[Data excerpts]
• • •

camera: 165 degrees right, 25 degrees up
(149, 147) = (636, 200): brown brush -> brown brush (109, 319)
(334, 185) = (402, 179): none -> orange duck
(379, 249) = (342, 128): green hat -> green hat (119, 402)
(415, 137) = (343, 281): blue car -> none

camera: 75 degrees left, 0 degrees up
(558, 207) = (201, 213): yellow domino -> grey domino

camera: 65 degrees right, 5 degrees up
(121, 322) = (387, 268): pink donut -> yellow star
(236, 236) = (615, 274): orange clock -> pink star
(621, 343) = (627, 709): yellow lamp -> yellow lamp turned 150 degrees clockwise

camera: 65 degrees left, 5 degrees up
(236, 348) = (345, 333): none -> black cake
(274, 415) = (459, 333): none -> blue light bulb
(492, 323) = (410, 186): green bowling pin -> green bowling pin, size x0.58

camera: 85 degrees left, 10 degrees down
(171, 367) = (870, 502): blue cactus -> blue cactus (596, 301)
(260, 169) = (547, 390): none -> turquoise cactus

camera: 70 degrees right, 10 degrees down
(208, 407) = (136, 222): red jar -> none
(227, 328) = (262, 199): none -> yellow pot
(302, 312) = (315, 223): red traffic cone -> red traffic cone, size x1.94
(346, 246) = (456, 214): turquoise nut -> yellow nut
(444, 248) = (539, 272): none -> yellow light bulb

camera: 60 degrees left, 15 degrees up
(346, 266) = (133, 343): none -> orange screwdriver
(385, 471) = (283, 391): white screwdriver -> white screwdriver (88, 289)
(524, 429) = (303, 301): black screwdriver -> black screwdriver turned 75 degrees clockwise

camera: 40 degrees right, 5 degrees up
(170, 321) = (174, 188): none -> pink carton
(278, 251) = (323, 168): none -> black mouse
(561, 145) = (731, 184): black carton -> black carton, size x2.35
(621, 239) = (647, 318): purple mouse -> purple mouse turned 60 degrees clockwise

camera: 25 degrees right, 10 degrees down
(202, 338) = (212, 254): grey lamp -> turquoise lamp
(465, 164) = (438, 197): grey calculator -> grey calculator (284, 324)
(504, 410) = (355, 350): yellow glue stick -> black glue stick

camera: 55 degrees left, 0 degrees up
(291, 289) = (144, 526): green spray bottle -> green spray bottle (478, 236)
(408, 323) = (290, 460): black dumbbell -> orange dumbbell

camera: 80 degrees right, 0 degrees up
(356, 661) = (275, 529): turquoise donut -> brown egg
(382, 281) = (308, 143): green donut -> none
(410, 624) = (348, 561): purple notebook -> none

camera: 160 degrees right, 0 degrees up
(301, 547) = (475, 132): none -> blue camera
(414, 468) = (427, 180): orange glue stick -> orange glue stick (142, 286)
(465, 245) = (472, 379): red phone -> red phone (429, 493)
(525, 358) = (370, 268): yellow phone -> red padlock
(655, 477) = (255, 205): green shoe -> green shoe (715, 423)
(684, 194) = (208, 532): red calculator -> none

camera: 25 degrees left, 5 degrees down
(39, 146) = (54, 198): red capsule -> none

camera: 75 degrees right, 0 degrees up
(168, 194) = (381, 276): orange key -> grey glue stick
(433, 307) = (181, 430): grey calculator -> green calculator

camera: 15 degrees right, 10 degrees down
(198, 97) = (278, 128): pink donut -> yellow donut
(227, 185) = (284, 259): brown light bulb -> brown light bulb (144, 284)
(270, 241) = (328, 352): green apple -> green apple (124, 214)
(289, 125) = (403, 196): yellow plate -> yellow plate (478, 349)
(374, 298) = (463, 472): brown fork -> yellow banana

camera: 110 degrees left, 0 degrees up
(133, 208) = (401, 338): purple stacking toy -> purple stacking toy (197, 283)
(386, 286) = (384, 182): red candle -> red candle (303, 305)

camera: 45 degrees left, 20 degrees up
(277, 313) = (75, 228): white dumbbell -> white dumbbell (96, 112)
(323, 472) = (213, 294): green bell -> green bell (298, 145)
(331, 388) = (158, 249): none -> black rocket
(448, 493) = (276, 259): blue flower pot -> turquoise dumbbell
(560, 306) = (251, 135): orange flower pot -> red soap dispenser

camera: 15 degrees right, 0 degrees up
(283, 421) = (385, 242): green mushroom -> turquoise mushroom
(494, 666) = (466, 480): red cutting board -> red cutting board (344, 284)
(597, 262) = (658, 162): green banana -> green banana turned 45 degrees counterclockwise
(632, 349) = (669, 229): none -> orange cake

• • •

■ Exercise
Retype the records above exactly, from their first line through the line that contains "(346, 266) = (133, 343): none", and stop there.

■ Response area
camera: 165 degrees right, 25 degrees up
(149, 147) = (636, 200): brown brush -> brown brush (109, 319)
(334, 185) = (402, 179): none -> orange duck
(379, 249) = (342, 128): green hat -> green hat (119, 402)
(415, 137) = (343, 281): blue car -> none

camera: 75 degrees left, 0 degrees up
(558, 207) = (201, 213): yellow domino -> grey domino

camera: 65 degrees right, 5 degrees up
(121, 322) = (387, 268): pink donut -> yellow star
(236, 236) = (615, 274): orange clock -> pink star
(621, 343) = (627, 709): yellow lamp -> yellow lamp turned 150 degrees clockwise

camera: 65 degrees left, 5 degrees up
(236, 348) = (345, 333): none -> black cake
(274, 415) = (459, 333): none -> blue light bulb
(492, 323) = (410, 186): green bowling pin -> green bowling pin, size x0.58

camera: 85 degrees left, 10 degrees down
(171, 367) = (870, 502): blue cactus -> blue cactus (596, 301)
(260, 169) = (547, 390): none -> turquoise cactus

camera: 70 degrees right, 10 degrees down
(208, 407) = (136, 222): red jar -> none
(227, 328) = (262, 199): none -> yellow pot
(302, 312) = (315, 223): red traffic cone -> red traffic cone, size x1.94
(346, 246) = (456, 214): turquoise nut -> yellow nut
(444, 248) = (539, 272): none -> yellow light bulb

camera: 60 degrees left, 15 degrees up
(346, 266) = (133, 343): none -> orange screwdriver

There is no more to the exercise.